= WHAT YOU ARE ASKED TO DO =
Each line of the data is to be output verbatim, with the images removed.

(EXCERPTED RECORDS)

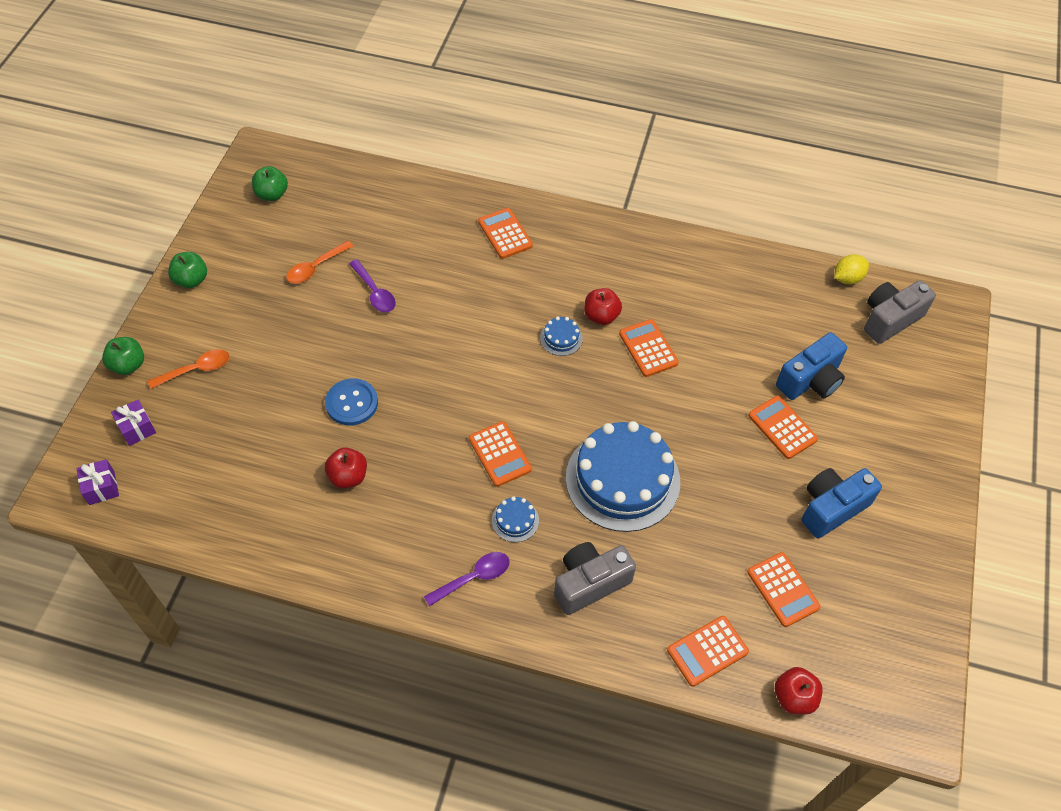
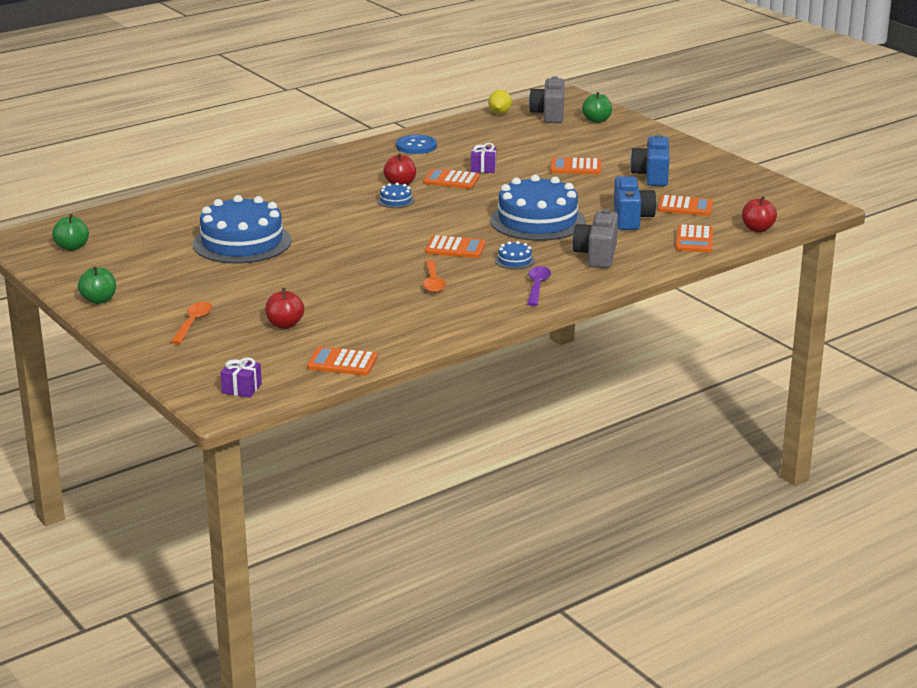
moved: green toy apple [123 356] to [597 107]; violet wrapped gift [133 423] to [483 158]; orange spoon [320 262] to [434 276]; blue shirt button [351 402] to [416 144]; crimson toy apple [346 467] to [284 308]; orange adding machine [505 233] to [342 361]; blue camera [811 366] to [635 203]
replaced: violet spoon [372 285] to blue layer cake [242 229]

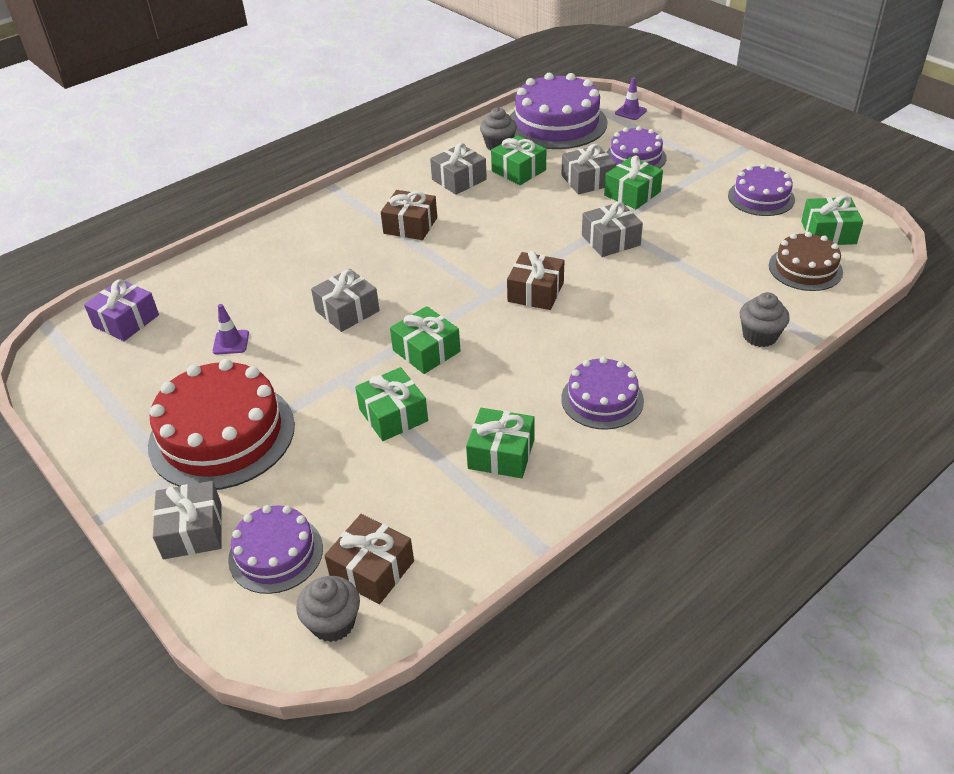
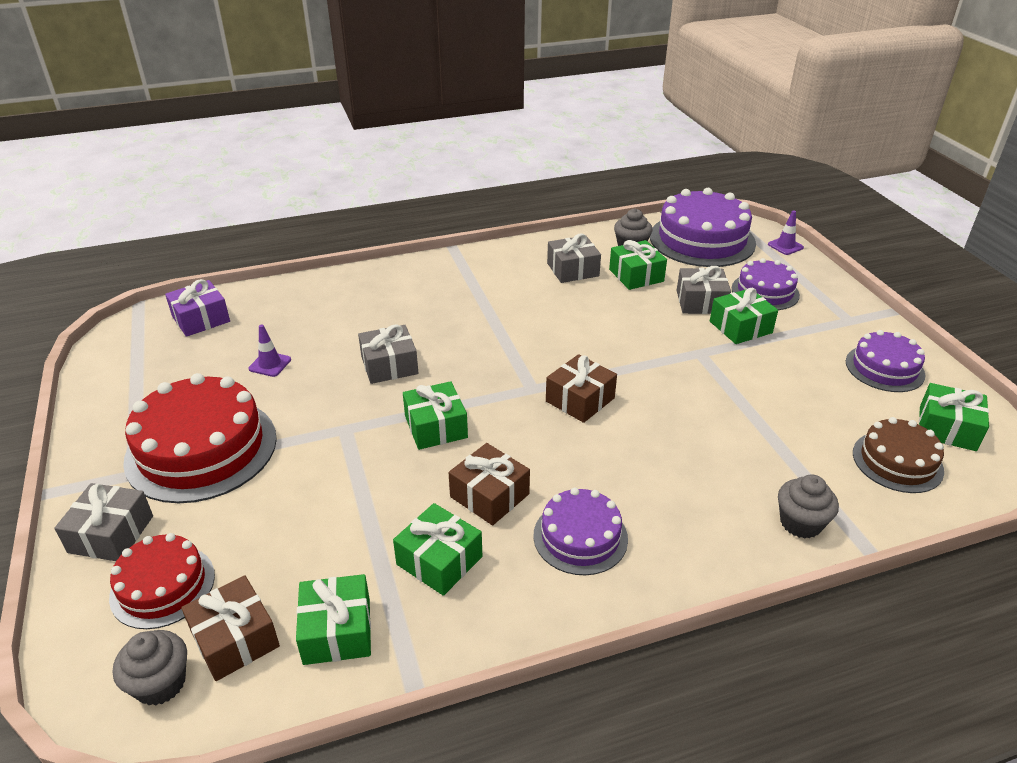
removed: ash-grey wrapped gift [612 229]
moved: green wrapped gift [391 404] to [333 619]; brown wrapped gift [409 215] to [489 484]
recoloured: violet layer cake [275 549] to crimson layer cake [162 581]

(End EXCERPTED RECORDS)

= RESULT BELOW =
moved: green toy apple [123 356] to [597 107]; violet wrapped gift [133 423] to [483 158]; orange spoon [320 262] to [434 276]; blue shirt button [351 402] to [416 144]; crimson toy apple [346 467] to [284 308]; orange adding machine [505 233] to [342 361]; blue camera [811 366] to [635 203]
replaced: violet spoon [372 285] to blue layer cake [242 229]

removed: ash-grey wrapped gift [612 229]
moved: green wrapped gift [391 404] to [333 619]; brown wrapped gift [409 215] to [489 484]
recoloured: violet layer cake [275 549] to crimson layer cake [162 581]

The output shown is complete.